Object tracking records:
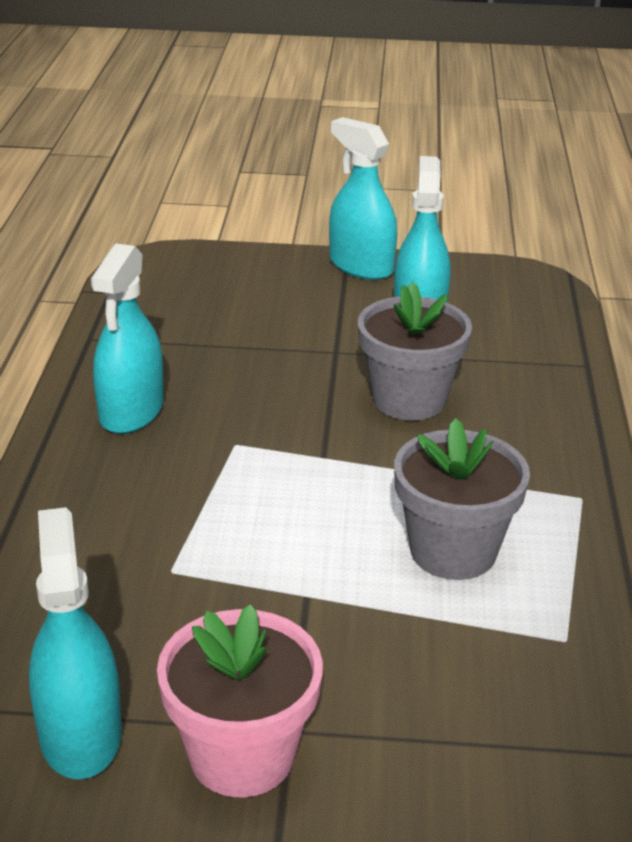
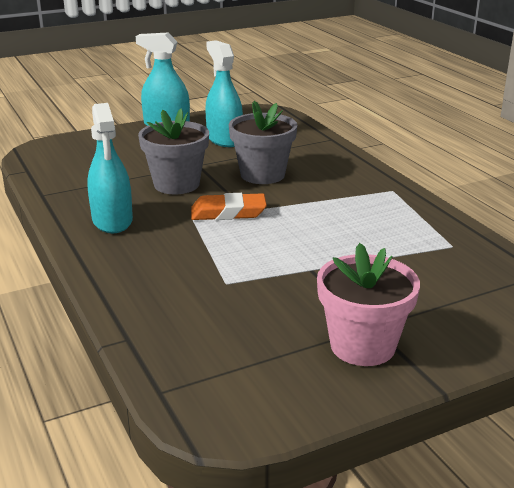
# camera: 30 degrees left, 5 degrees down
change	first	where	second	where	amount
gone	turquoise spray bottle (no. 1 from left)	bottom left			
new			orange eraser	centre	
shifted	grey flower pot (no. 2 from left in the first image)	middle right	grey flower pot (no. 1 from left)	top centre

** Task directions **
From the line that contains "spray bottle (no." through the last line of the records above, copy every line exactly and leave out the rest.

** Result **
gone	turquoise spray bottle (no. 1 from left)	bottom left			
new			orange eraser	centre	
shifted	grey flower pot (no. 2 from left in the first image)	middle right	grey flower pot (no. 1 from left)	top centre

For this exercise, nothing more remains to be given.